» **WHAT YOU SHOULD DO**
Pull each line holding "left" out of the entries below.

» **Scene comparison data**
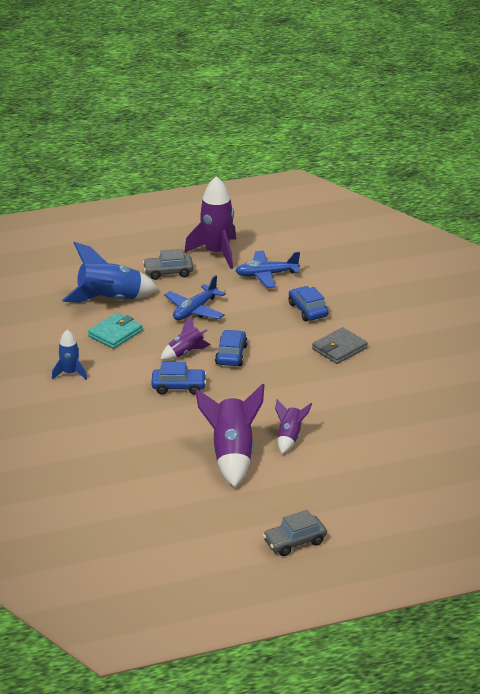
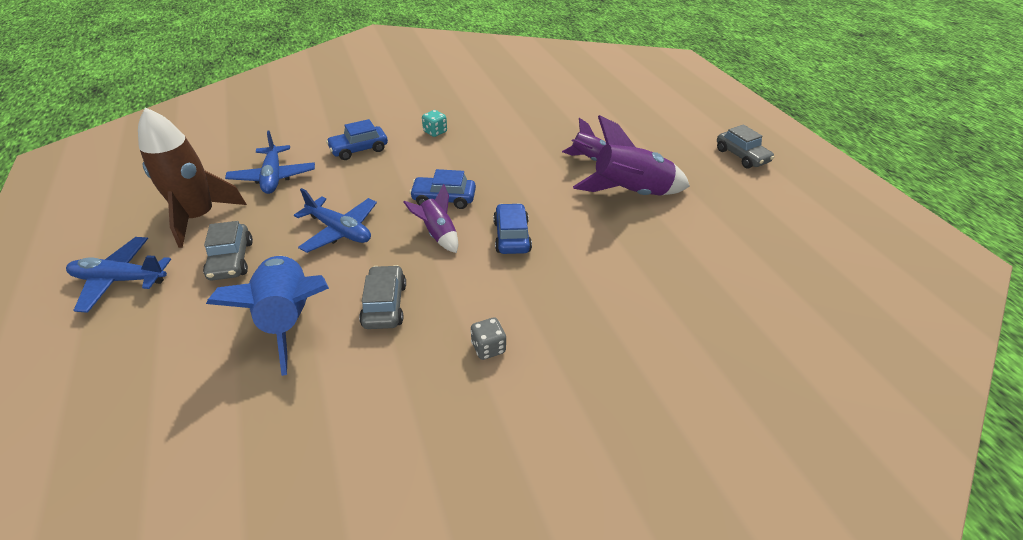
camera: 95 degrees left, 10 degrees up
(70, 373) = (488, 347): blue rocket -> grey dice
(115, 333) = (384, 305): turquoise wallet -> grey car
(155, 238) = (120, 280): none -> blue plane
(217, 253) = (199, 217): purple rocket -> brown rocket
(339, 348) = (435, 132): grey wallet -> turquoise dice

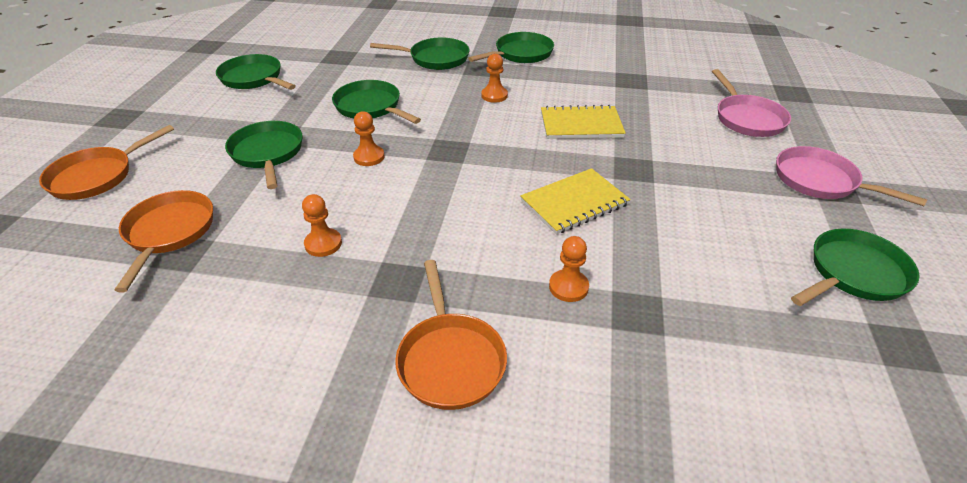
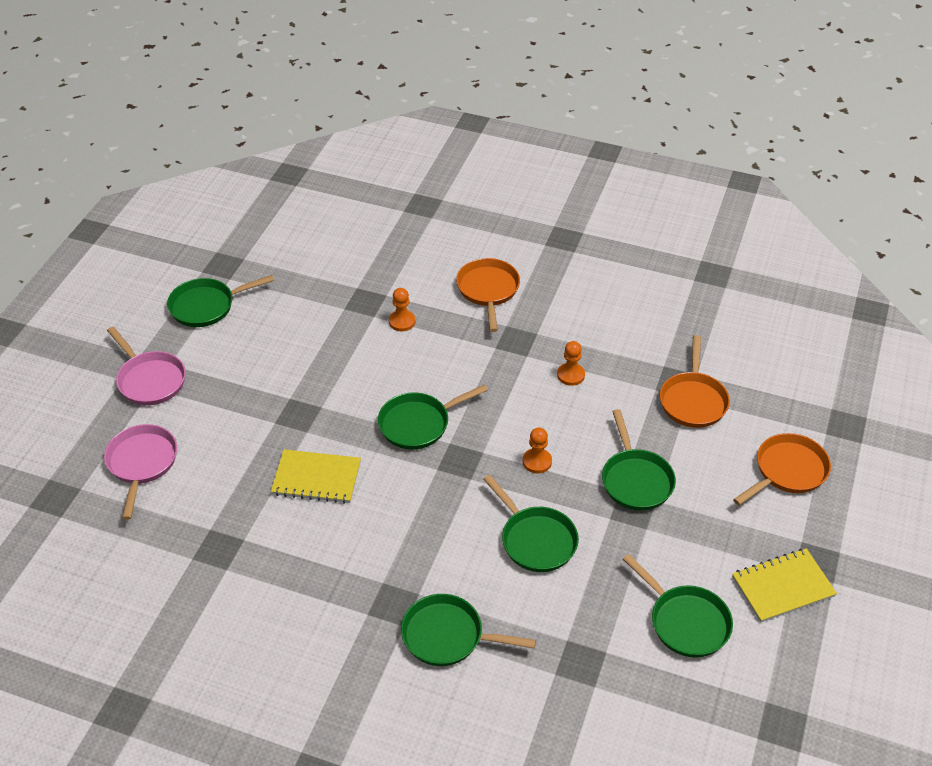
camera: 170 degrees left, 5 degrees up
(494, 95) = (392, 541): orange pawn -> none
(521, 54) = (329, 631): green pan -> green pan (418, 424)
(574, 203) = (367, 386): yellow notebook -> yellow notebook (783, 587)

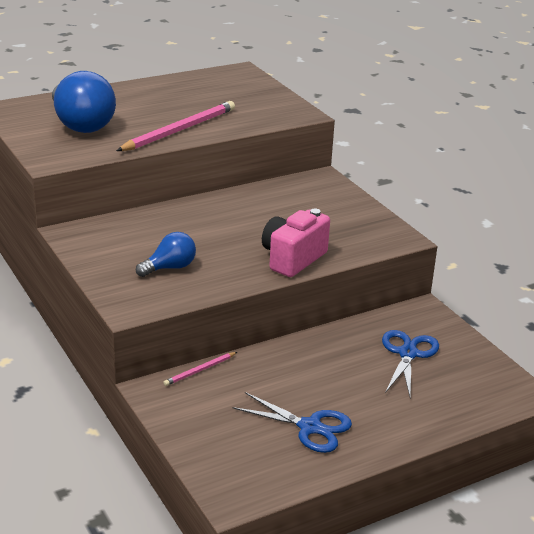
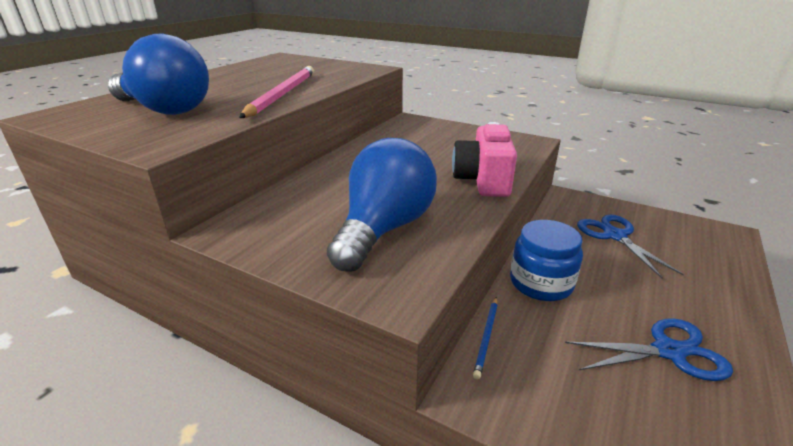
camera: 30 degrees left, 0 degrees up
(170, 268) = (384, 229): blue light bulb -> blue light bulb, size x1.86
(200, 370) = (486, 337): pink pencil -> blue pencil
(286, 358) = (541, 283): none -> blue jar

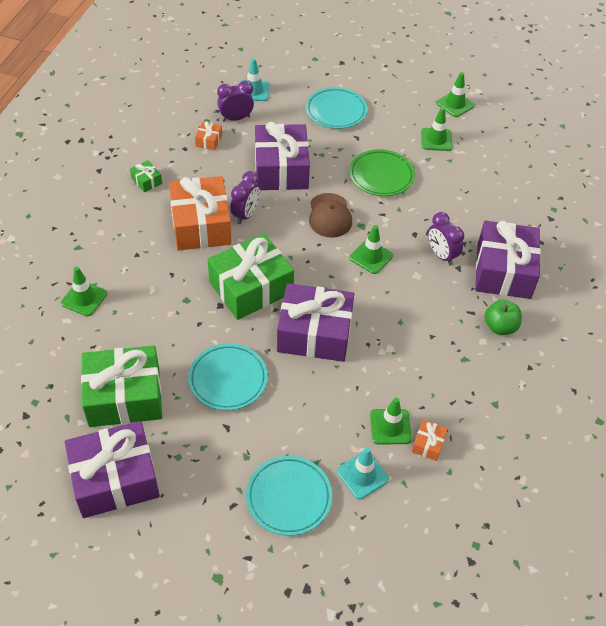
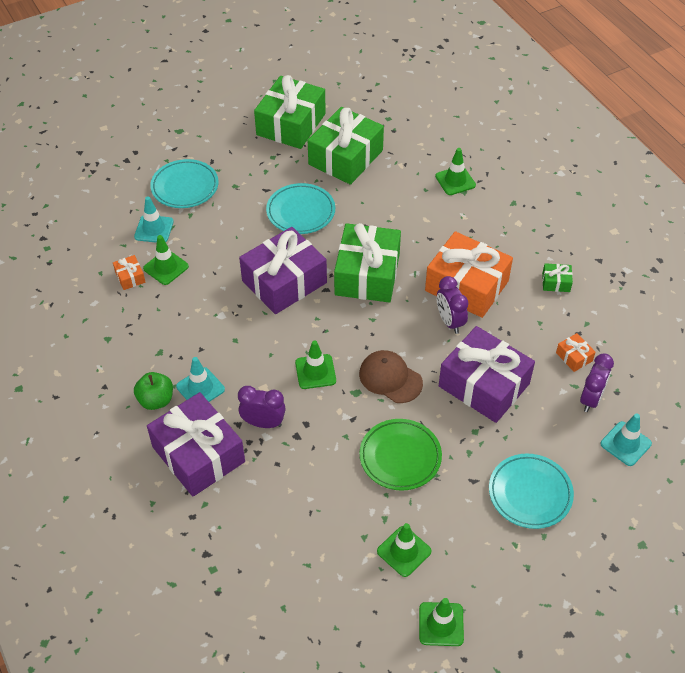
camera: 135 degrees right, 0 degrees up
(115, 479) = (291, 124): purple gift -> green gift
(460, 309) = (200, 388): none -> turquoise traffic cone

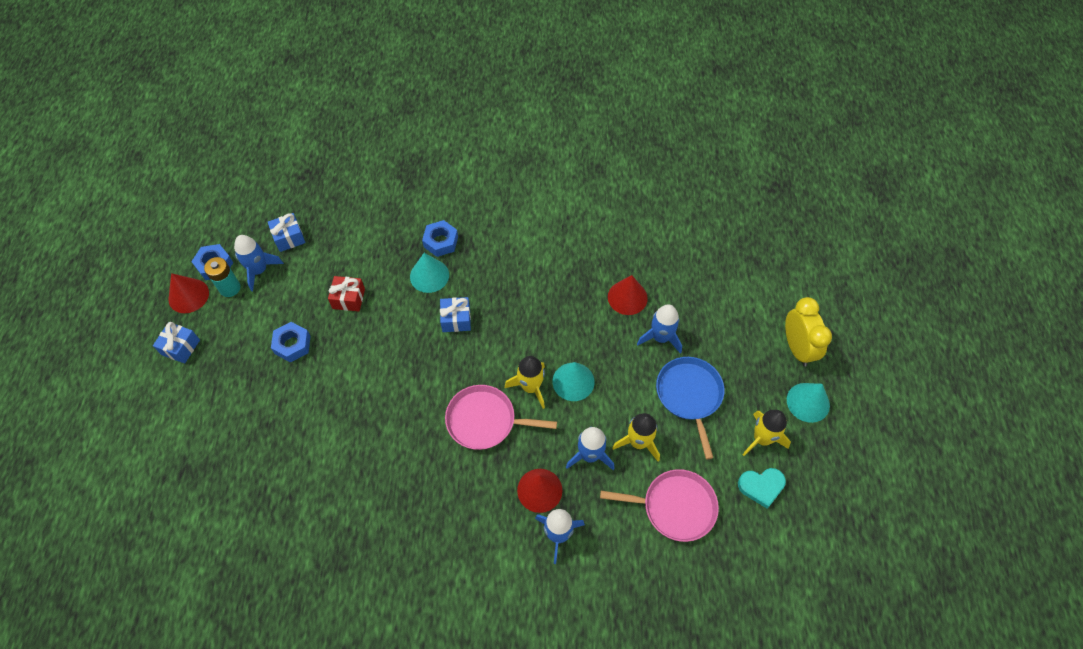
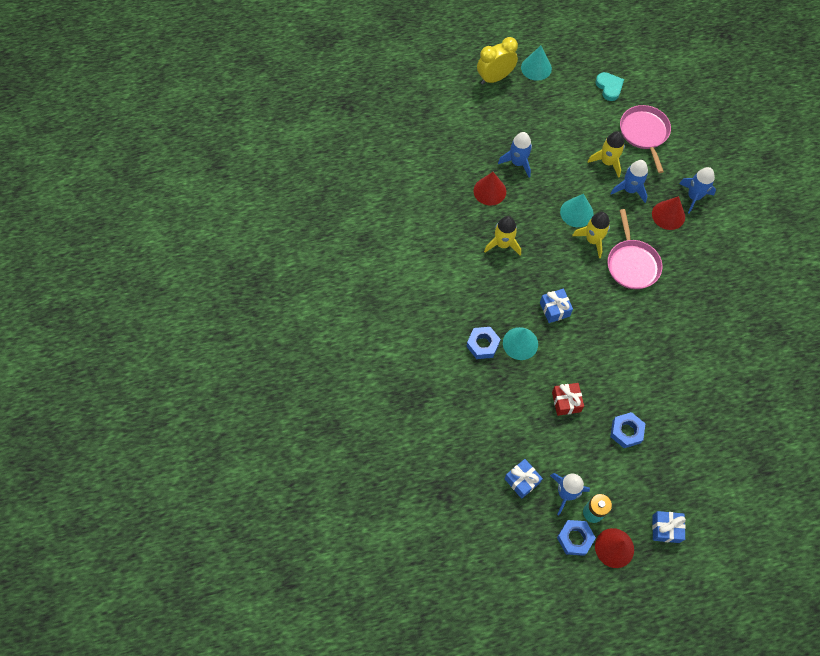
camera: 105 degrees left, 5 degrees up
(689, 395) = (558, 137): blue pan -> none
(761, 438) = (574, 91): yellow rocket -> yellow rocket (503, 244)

» **WRITTEN ANSWER**
camera: 95 degrees left, 10 degrees up
camera: 170 degrees left, 5 degrees up
camera: 30 degrees left, 0 degrees up
camera: 105 degrees left, 5 degrees up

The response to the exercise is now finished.